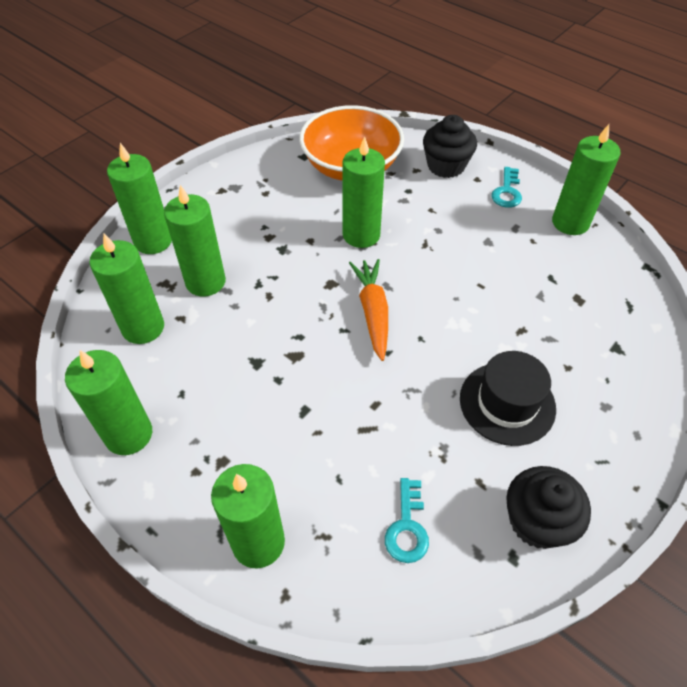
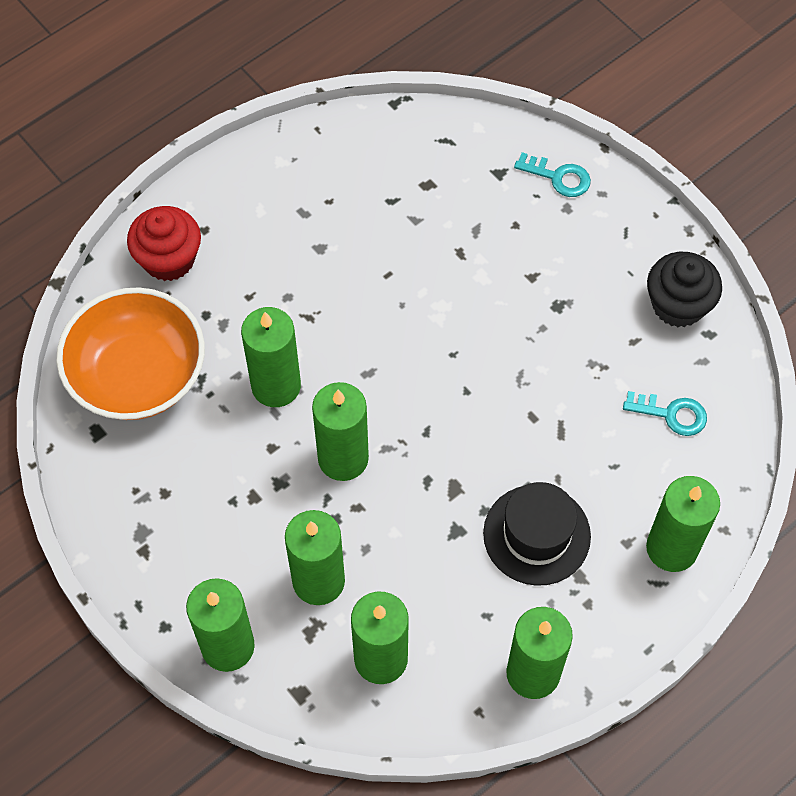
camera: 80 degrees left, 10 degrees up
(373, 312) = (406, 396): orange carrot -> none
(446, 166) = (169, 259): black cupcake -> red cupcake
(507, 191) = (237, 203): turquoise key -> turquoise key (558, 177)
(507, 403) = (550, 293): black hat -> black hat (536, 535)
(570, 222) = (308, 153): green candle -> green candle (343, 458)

...

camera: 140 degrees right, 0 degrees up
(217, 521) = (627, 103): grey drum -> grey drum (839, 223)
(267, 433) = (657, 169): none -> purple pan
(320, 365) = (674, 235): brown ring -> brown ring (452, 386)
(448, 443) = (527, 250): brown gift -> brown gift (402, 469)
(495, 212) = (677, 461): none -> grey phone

--

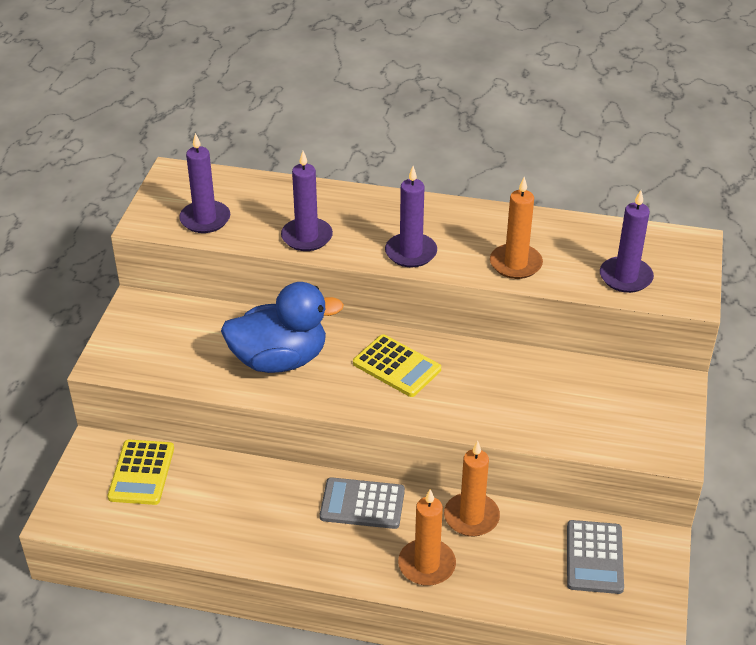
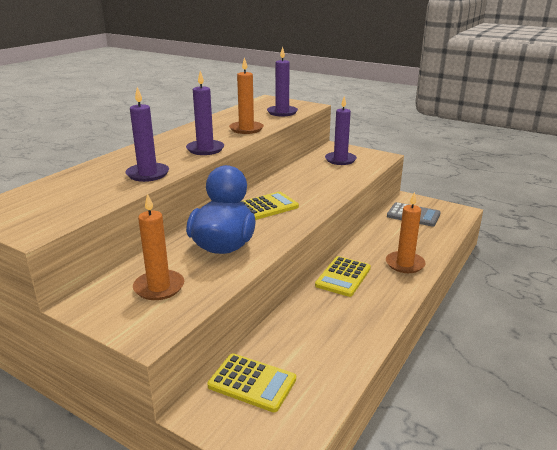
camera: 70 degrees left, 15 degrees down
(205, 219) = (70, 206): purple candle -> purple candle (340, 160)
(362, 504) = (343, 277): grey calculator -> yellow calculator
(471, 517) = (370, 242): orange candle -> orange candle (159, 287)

# Task goal
Starting at the line with "(205, 219) = (70, 206): purple" and ending at the line with "(471, 517) = (370, 242): orange", print each line of the listing above exactly, with no other lines.

# Task result
(205, 219) = (70, 206): purple candle -> purple candle (340, 160)
(362, 504) = (343, 277): grey calculator -> yellow calculator
(471, 517) = (370, 242): orange candle -> orange candle (159, 287)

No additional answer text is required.